### Your task
Among the entries, find the lines with the string "vase" and report them.

Object change descriptions:
■ ■ ■

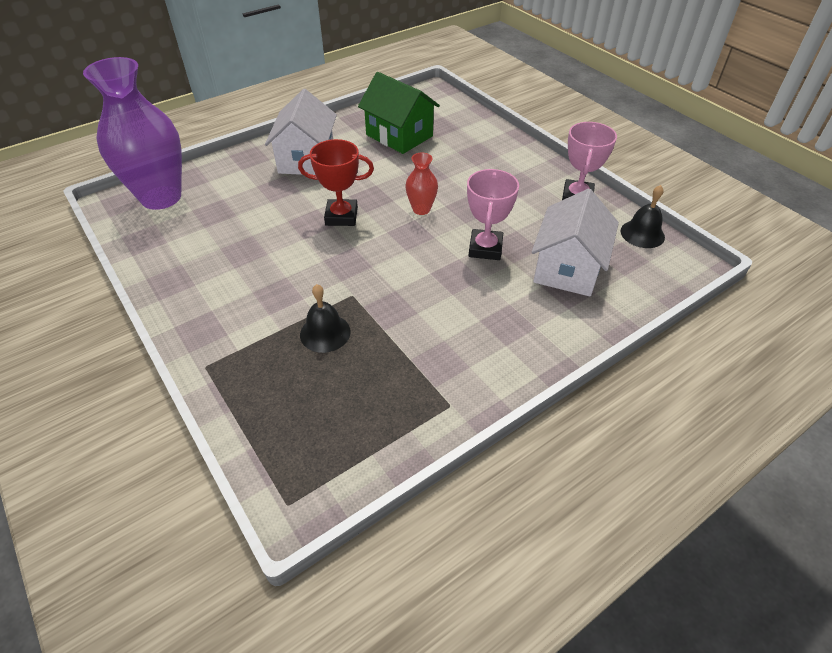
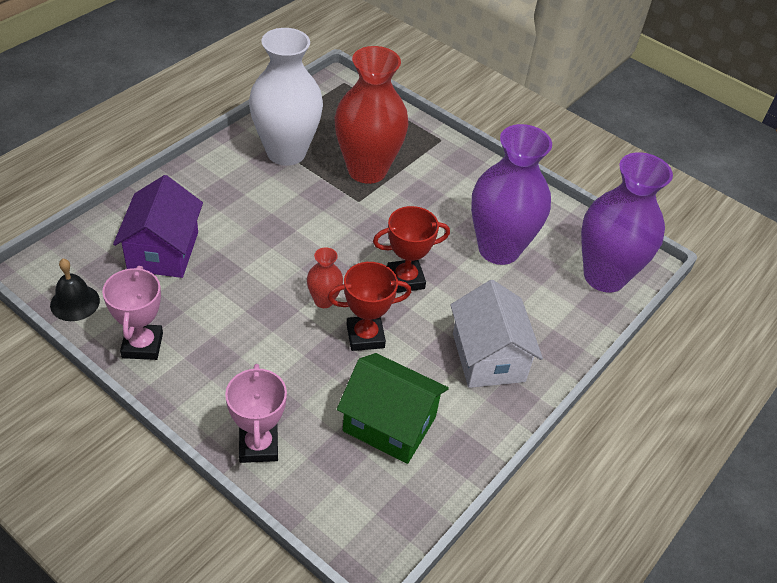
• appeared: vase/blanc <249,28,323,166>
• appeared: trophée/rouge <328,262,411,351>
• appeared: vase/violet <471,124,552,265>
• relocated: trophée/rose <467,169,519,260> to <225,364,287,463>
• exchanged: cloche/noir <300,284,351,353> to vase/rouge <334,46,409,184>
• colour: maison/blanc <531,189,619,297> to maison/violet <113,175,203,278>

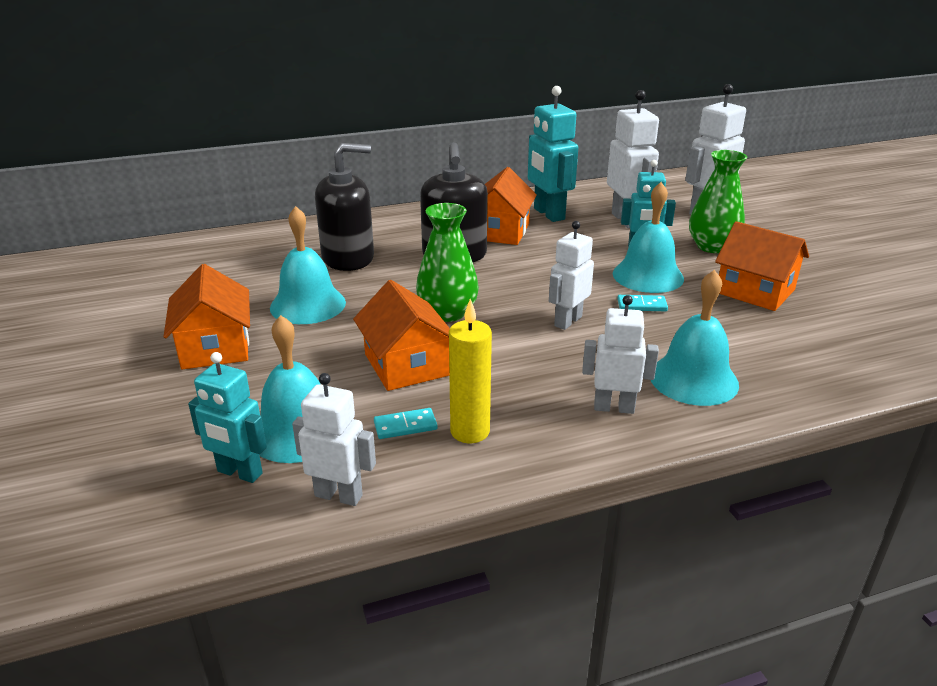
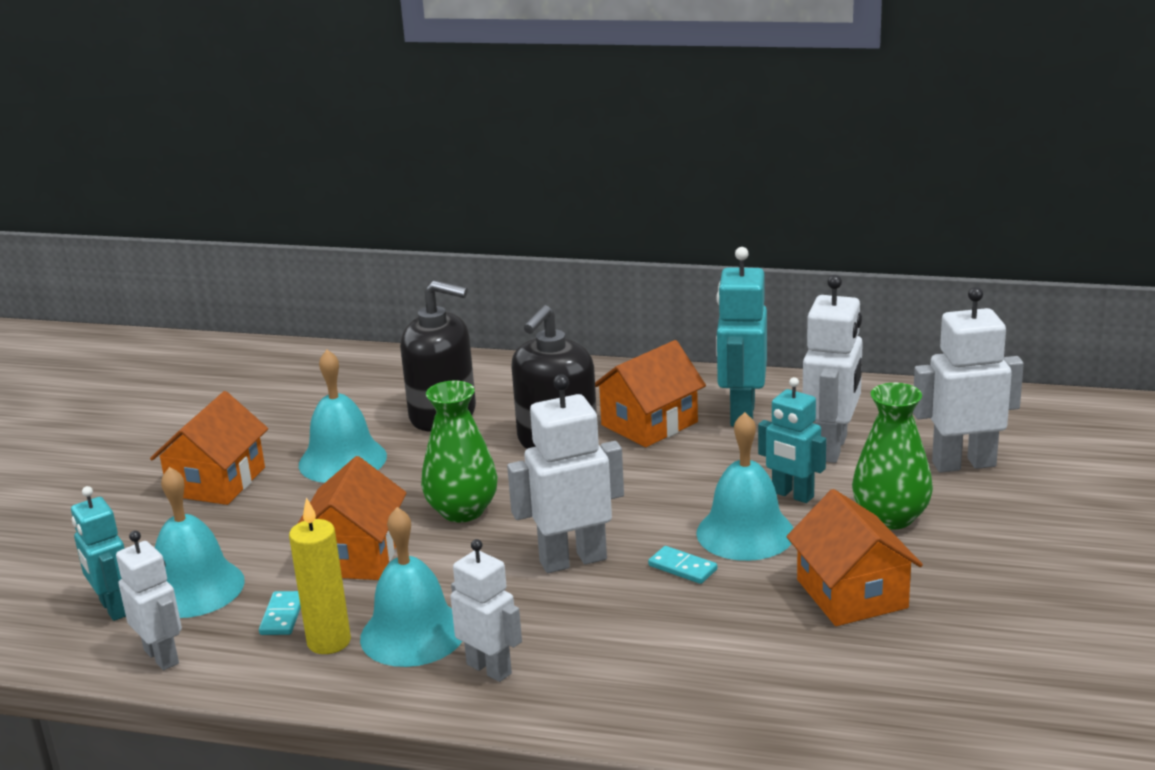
• relocated: cloche/turquoise <651,270,739,406> to <360,507,462,667>
• spun: domino/turquoise <374,408,437,439> = <259,591,301,635> 75 degrees clockwise
• size: robot/blanc <549,221,594,330> = <507,374,624,573> x1.50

■ ■ ■

### Result
• appeared: vase/blanc <249,28,323,166>
• appeared: vase/violet <471,124,552,265>
• exchanged: cloche/noir <300,284,351,353> to vase/rouge <334,46,409,184>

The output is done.